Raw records
--------------------

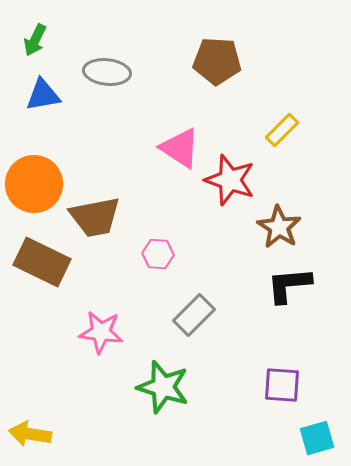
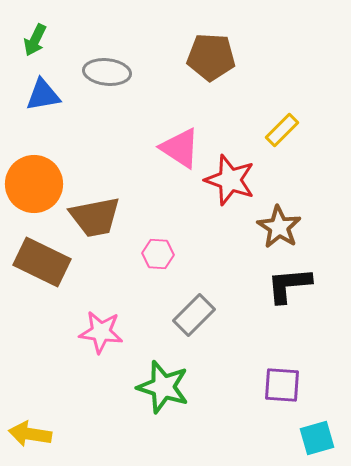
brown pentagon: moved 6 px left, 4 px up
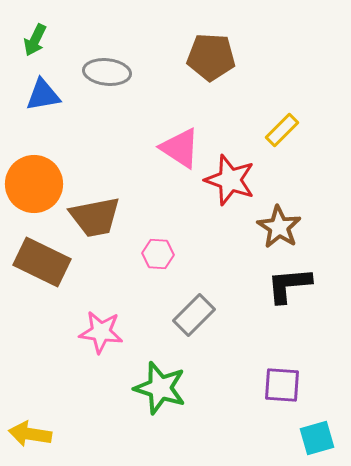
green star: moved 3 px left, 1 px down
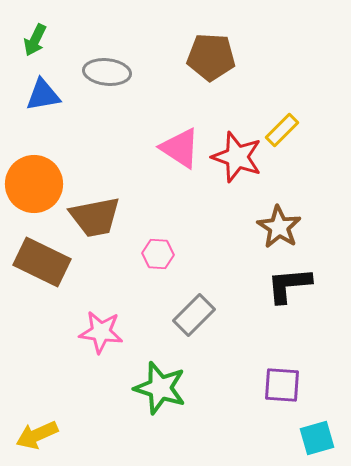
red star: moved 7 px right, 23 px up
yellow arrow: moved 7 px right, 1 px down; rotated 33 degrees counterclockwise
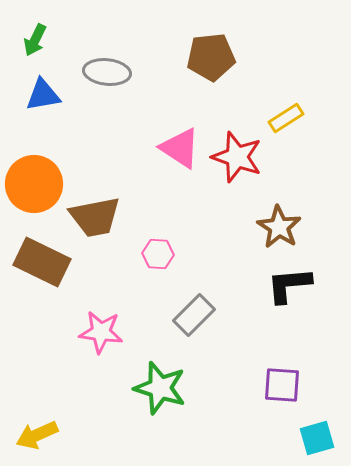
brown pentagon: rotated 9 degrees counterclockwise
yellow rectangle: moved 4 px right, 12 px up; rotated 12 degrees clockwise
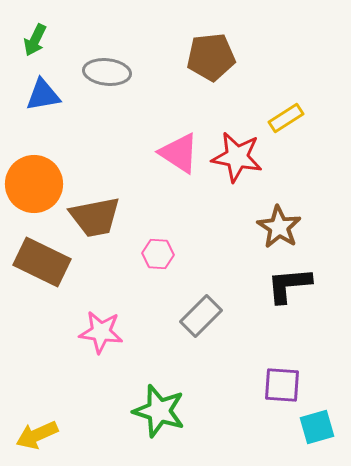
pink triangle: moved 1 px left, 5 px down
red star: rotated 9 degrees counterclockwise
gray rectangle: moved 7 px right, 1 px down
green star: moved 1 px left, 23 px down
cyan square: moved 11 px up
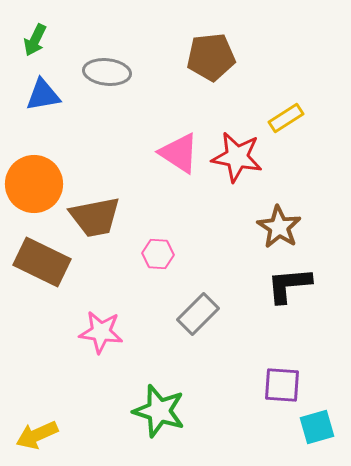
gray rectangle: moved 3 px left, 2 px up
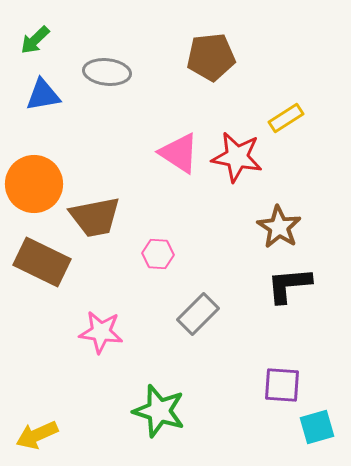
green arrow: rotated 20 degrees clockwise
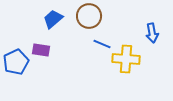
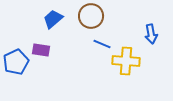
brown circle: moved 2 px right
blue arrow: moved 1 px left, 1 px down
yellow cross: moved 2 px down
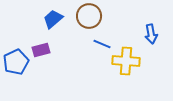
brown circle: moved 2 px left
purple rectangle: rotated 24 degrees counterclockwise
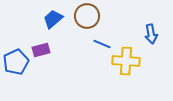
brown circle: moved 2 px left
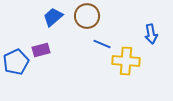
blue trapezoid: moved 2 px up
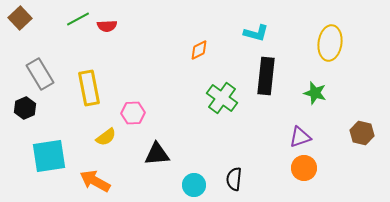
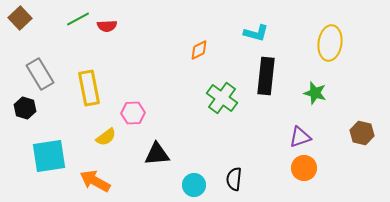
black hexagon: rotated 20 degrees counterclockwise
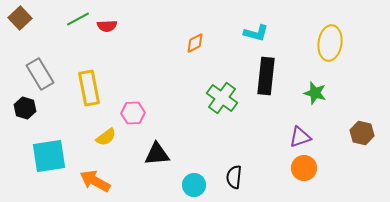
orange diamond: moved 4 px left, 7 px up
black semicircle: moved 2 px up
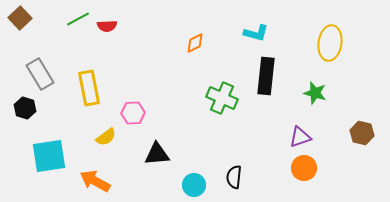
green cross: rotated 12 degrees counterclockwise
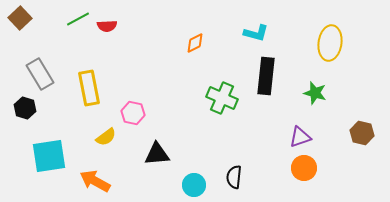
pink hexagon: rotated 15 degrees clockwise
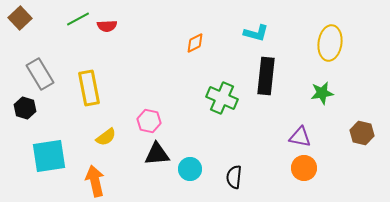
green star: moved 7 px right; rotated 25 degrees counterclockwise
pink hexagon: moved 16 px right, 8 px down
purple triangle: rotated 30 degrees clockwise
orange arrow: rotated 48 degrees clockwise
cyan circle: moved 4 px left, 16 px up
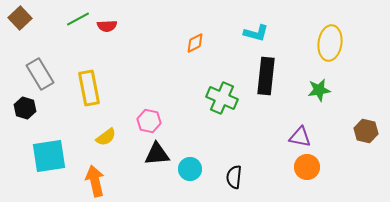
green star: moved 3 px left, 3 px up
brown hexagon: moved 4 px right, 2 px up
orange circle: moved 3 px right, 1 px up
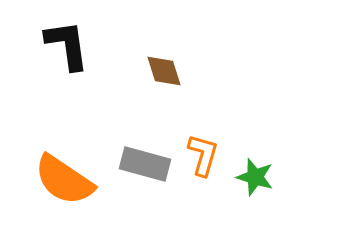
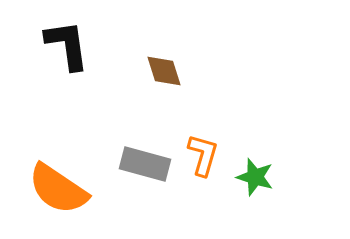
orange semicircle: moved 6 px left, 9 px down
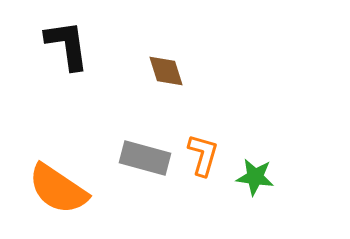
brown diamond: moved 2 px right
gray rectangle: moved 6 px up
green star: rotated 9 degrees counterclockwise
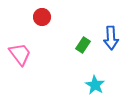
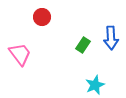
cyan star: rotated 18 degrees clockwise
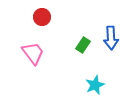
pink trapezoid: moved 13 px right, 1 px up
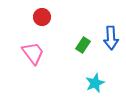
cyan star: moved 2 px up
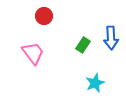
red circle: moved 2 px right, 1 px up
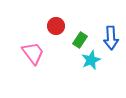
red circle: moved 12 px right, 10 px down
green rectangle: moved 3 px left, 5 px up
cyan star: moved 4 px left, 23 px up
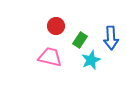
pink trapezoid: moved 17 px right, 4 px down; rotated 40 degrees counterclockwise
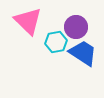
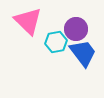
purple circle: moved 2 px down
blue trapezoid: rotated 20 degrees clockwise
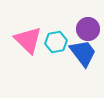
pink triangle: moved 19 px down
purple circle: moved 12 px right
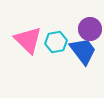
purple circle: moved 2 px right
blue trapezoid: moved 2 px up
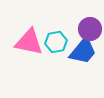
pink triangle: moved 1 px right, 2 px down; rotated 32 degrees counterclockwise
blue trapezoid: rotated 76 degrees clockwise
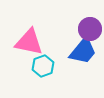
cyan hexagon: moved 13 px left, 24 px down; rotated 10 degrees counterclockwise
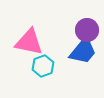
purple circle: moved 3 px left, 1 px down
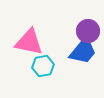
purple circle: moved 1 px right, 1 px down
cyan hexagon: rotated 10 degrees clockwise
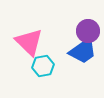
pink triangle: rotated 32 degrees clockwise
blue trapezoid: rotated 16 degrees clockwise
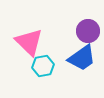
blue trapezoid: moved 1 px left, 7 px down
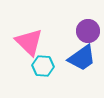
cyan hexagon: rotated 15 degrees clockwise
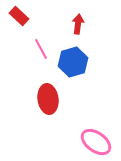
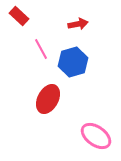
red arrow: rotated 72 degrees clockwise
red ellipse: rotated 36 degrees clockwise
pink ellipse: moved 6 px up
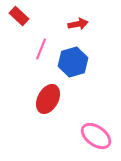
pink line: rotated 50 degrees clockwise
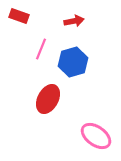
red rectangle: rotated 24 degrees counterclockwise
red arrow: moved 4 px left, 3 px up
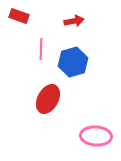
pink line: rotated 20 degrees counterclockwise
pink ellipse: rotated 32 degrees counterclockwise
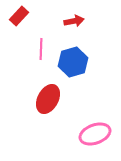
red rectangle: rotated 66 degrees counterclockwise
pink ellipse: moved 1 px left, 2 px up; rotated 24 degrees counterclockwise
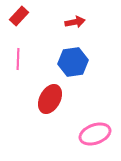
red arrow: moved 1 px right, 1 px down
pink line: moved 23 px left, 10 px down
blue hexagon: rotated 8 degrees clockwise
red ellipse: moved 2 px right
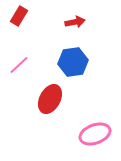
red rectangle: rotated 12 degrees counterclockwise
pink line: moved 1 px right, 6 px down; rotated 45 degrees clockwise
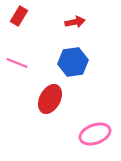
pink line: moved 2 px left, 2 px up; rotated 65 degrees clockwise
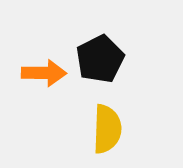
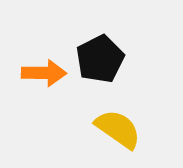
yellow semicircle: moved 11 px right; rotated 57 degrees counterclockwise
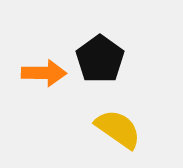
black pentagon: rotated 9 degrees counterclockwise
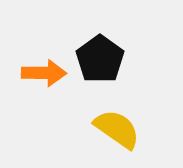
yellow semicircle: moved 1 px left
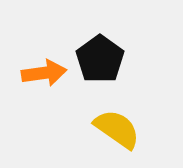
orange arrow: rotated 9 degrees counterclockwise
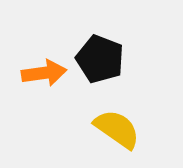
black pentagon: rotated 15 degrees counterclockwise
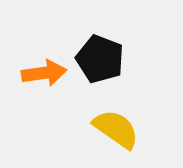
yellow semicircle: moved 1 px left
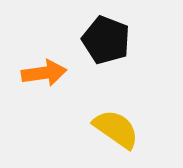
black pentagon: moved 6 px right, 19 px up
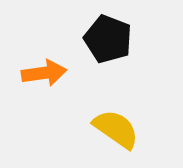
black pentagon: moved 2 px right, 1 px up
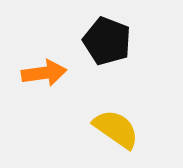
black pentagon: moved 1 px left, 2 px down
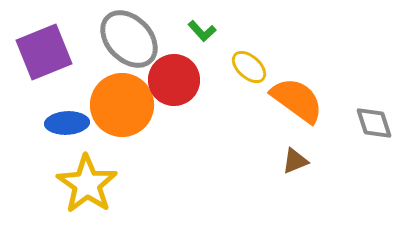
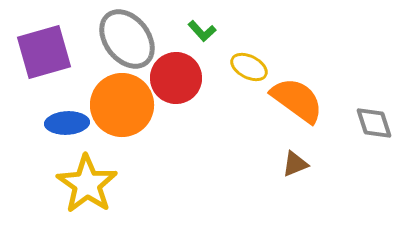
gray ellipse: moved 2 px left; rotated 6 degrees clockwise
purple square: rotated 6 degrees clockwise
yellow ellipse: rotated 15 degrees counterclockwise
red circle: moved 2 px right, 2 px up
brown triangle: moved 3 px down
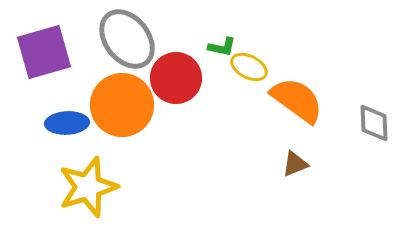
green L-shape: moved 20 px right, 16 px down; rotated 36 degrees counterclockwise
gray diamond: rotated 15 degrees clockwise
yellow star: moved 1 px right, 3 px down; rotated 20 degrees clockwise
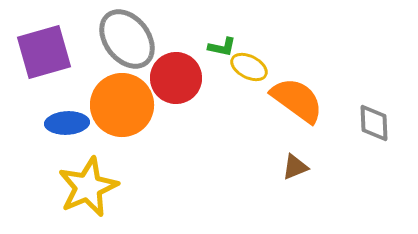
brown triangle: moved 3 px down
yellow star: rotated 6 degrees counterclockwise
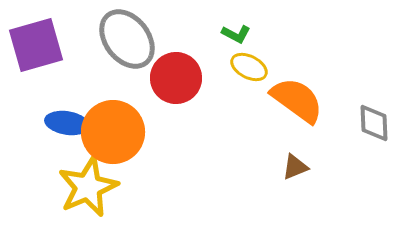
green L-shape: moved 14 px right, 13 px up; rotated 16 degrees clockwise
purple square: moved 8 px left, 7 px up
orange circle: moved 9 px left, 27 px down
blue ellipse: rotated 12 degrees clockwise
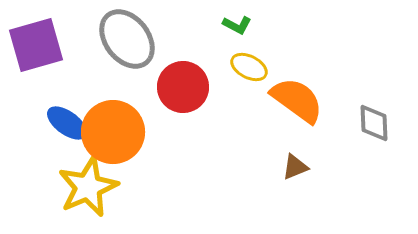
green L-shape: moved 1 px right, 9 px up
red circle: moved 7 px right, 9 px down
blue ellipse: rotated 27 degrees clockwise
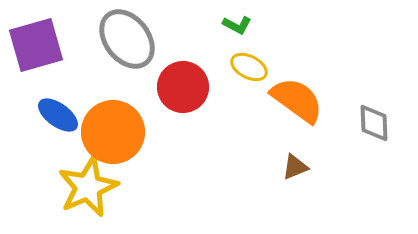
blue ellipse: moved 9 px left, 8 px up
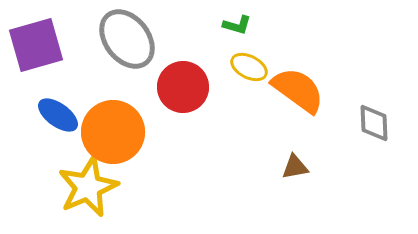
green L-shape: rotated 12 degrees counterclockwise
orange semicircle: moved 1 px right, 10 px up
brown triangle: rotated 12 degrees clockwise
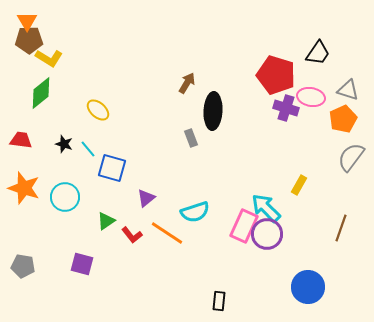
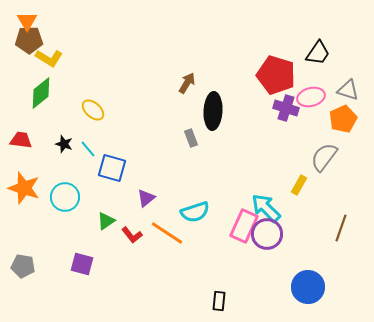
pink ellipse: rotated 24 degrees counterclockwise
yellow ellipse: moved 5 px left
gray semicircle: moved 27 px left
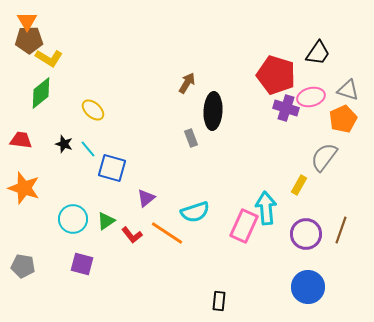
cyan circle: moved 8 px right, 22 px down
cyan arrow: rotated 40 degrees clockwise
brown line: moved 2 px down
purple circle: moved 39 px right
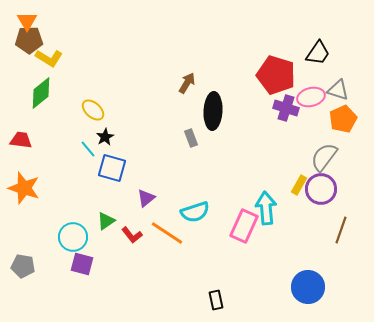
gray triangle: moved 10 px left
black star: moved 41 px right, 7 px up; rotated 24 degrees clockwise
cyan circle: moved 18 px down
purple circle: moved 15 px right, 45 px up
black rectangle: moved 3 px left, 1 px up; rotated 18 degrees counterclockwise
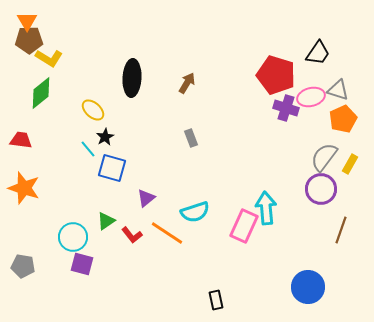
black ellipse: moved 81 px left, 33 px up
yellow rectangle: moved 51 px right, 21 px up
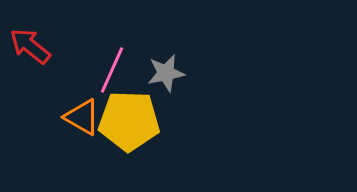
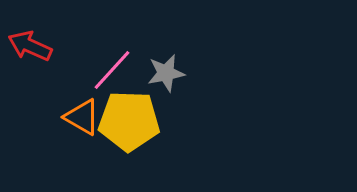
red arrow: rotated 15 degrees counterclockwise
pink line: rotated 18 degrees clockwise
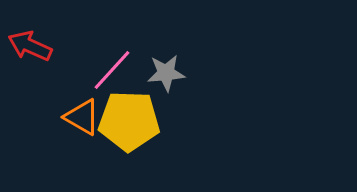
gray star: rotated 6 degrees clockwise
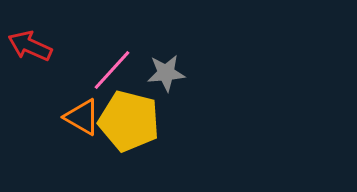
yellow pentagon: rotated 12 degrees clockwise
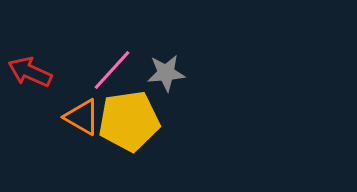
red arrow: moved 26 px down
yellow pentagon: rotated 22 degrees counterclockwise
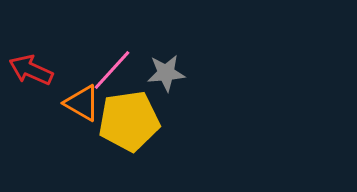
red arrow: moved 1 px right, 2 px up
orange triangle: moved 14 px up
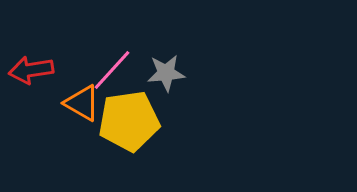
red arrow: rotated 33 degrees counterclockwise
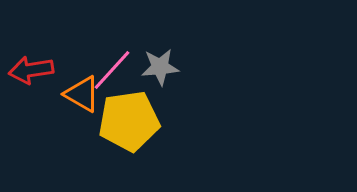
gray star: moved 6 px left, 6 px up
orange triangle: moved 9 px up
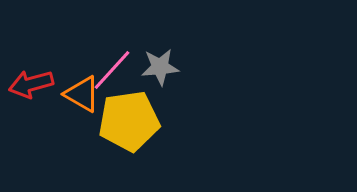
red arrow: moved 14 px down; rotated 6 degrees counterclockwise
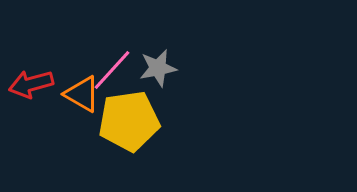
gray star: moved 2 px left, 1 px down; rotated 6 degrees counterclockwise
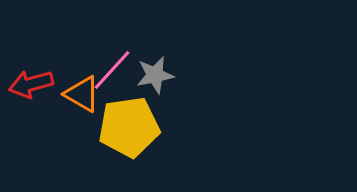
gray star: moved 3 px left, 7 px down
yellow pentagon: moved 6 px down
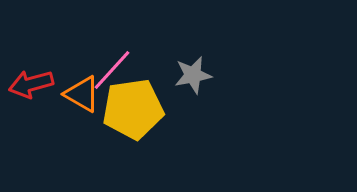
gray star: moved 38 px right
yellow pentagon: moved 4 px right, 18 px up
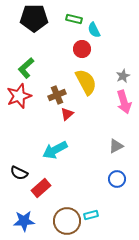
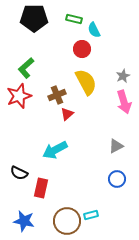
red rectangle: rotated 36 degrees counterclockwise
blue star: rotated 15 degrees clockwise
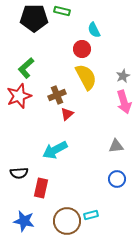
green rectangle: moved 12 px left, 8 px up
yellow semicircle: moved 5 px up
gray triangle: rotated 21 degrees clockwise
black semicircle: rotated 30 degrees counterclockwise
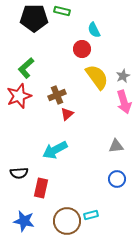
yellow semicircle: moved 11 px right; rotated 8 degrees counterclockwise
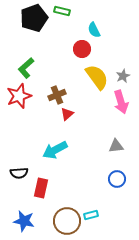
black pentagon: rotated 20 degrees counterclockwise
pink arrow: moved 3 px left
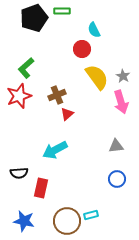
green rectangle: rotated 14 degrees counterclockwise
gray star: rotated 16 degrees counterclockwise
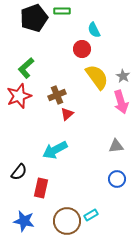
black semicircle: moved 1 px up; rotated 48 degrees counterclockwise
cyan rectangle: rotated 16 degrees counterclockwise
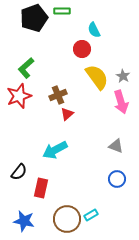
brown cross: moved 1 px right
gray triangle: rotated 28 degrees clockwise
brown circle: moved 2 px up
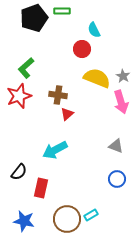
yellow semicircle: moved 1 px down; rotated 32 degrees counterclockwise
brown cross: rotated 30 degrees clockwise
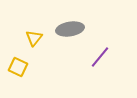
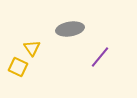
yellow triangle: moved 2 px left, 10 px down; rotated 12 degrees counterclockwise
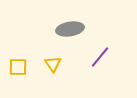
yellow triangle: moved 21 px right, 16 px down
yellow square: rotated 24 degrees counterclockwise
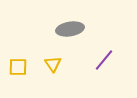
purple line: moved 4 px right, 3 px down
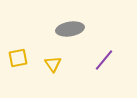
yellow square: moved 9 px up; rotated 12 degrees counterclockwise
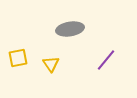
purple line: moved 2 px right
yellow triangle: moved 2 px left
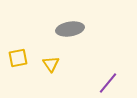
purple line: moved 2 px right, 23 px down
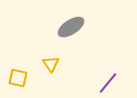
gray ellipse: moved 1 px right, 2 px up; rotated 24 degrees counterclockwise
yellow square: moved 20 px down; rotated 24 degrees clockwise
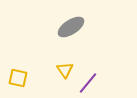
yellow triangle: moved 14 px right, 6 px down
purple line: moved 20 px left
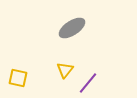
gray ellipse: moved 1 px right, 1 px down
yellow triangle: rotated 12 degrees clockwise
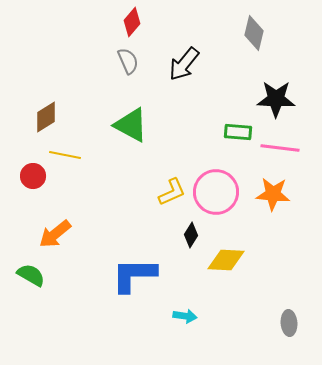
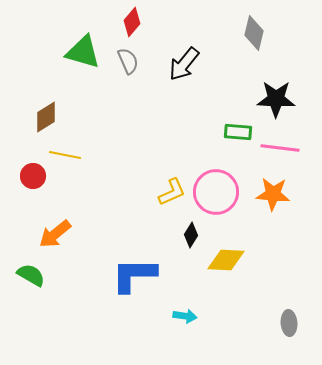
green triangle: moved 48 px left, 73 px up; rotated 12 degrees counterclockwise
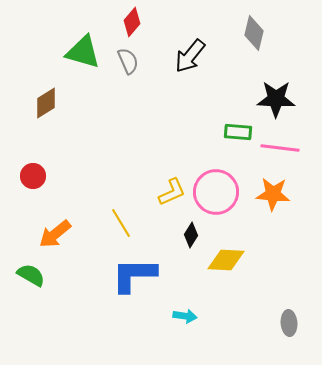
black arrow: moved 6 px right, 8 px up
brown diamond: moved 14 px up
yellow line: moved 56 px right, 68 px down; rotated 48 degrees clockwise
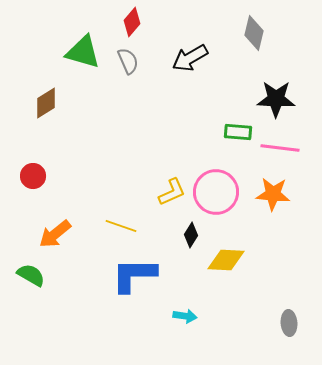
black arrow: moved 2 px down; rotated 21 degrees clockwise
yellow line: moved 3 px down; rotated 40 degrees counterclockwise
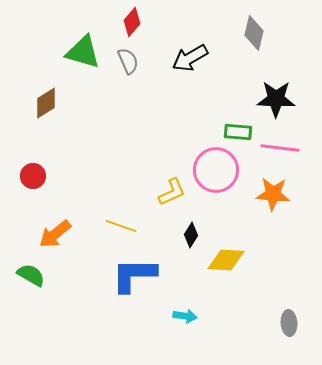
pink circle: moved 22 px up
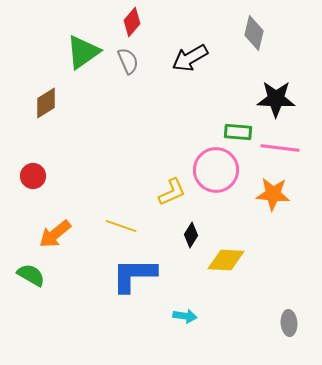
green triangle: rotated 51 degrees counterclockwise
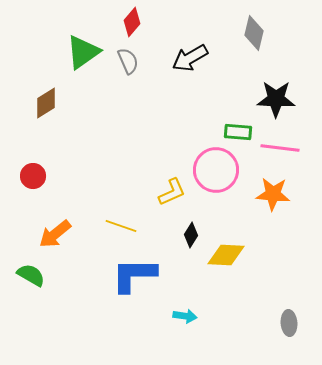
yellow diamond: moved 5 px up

--------------------

▶ _WORK TO COMPLETE_
Give the lines of the items as a JSON list of strings, one string per line, with blank lines and picture lines left out, starting with the line containing "cyan hexagon: moved" and going on through the line containing "black pentagon: moved 1 px left, 2 px down".

▶ _WORKED SOLUTION_
[
  "cyan hexagon: moved 13 px left, 24 px down; rotated 10 degrees counterclockwise",
  "purple circle: moved 3 px left, 1 px down",
  "purple circle: moved 1 px right, 1 px down",
  "cyan hexagon: rotated 10 degrees clockwise",
  "pink triangle: rotated 32 degrees clockwise",
  "blue trapezoid: rotated 16 degrees clockwise",
  "blue trapezoid: moved 1 px left, 7 px down",
  "cyan hexagon: rotated 15 degrees clockwise",
  "red arrow: rotated 72 degrees clockwise",
  "red ellipse: rotated 36 degrees clockwise",
  "pink ellipse: moved 6 px up",
  "pink line: rotated 50 degrees clockwise",
  "red rectangle: rotated 24 degrees counterclockwise",
  "red arrow: moved 4 px left, 3 px up",
  "pink line: rotated 20 degrees counterclockwise",
  "pink ellipse: rotated 32 degrees counterclockwise",
  "red rectangle: rotated 66 degrees counterclockwise",
  "pink ellipse: moved 1 px left, 2 px up; rotated 24 degrees counterclockwise",
  "red arrow: moved 1 px right, 1 px down",
  "pink line: moved 23 px left, 10 px down",
  "blue hexagon: rotated 8 degrees clockwise",
  "red ellipse: moved 2 px right",
  "red rectangle: rotated 12 degrees counterclockwise",
  "pink line: moved 1 px right, 6 px down; rotated 45 degrees clockwise",
  "pink line: moved 2 px left, 2 px up; rotated 65 degrees clockwise",
  "yellow semicircle: moved 11 px right; rotated 57 degrees counterclockwise",
  "black pentagon: rotated 9 degrees counterclockwise",
  "yellow semicircle: moved 1 px left",
  "orange arrow: rotated 9 degrees counterclockwise",
  "black pentagon: rotated 15 degrees counterclockwise",
  "yellow semicircle: moved 1 px left",
  "black pentagon: moved 6 px right, 19 px up",
  "black pentagon: moved 2 px right, 1 px up",
  "black pentagon: moved 1 px left, 2 px down"
]